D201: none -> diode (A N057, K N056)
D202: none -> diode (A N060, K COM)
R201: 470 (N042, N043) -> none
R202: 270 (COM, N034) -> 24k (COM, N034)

= = =

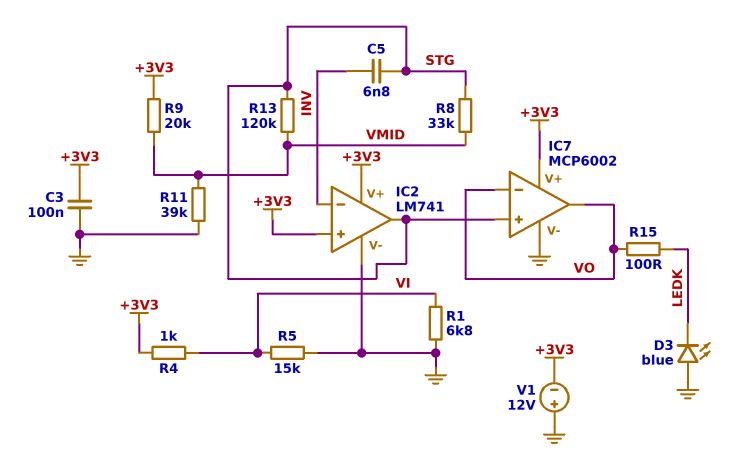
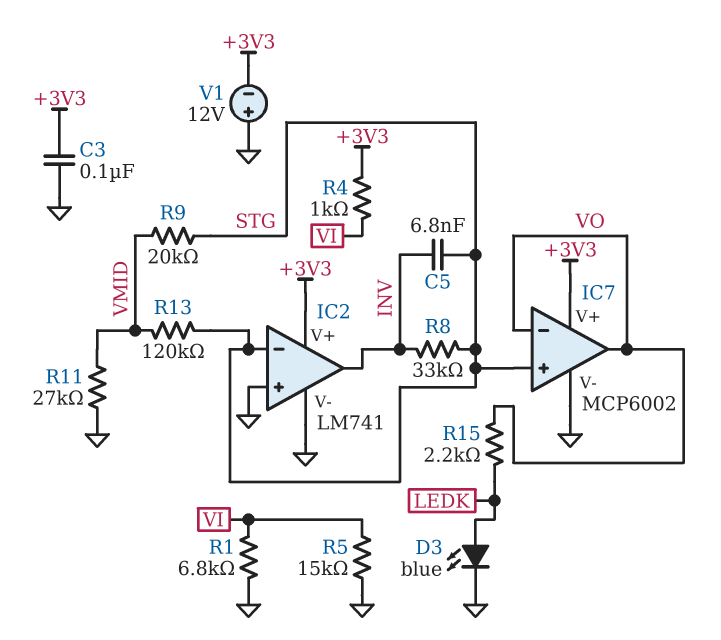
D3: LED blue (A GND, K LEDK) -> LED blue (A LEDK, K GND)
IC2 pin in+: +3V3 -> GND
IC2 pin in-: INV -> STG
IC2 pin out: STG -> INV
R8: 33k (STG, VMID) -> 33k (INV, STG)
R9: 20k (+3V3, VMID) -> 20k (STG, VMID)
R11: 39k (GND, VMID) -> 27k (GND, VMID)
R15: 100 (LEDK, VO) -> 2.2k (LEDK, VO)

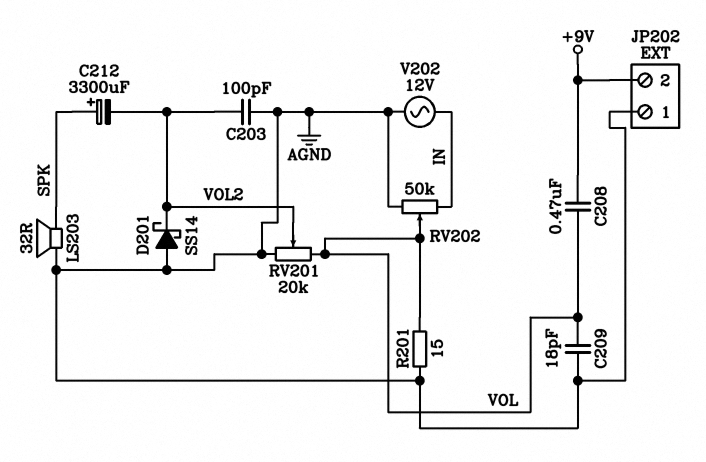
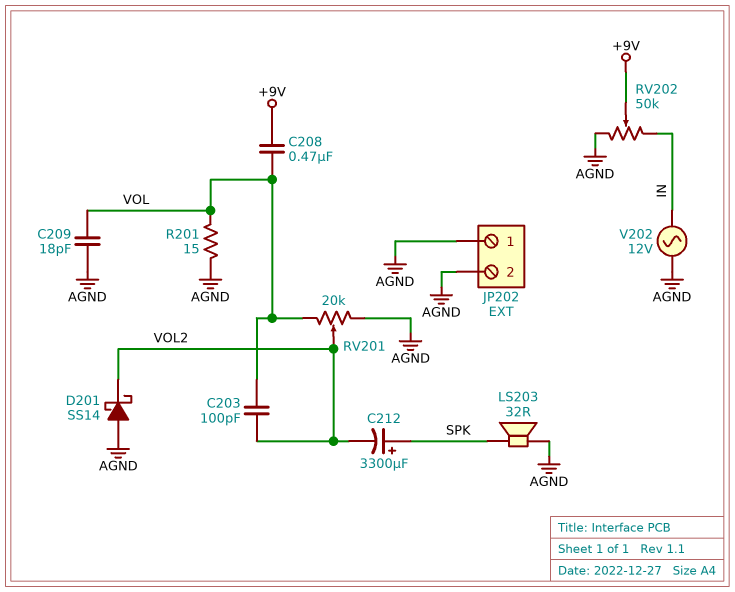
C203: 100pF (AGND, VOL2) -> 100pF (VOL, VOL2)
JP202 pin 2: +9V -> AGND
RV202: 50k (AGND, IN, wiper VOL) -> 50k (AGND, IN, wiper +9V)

= = =

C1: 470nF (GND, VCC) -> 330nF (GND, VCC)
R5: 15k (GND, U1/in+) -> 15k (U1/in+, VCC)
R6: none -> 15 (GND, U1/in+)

= = =

Where in the entries does the word "none" occur? Copy out each line that has it.

D201: none -> diode (A N057, K N056)
D202: none -> diode (A N060, K COM)
R201: 470 (N042, N043) -> none
R6: none -> 15 (GND, U1/in+)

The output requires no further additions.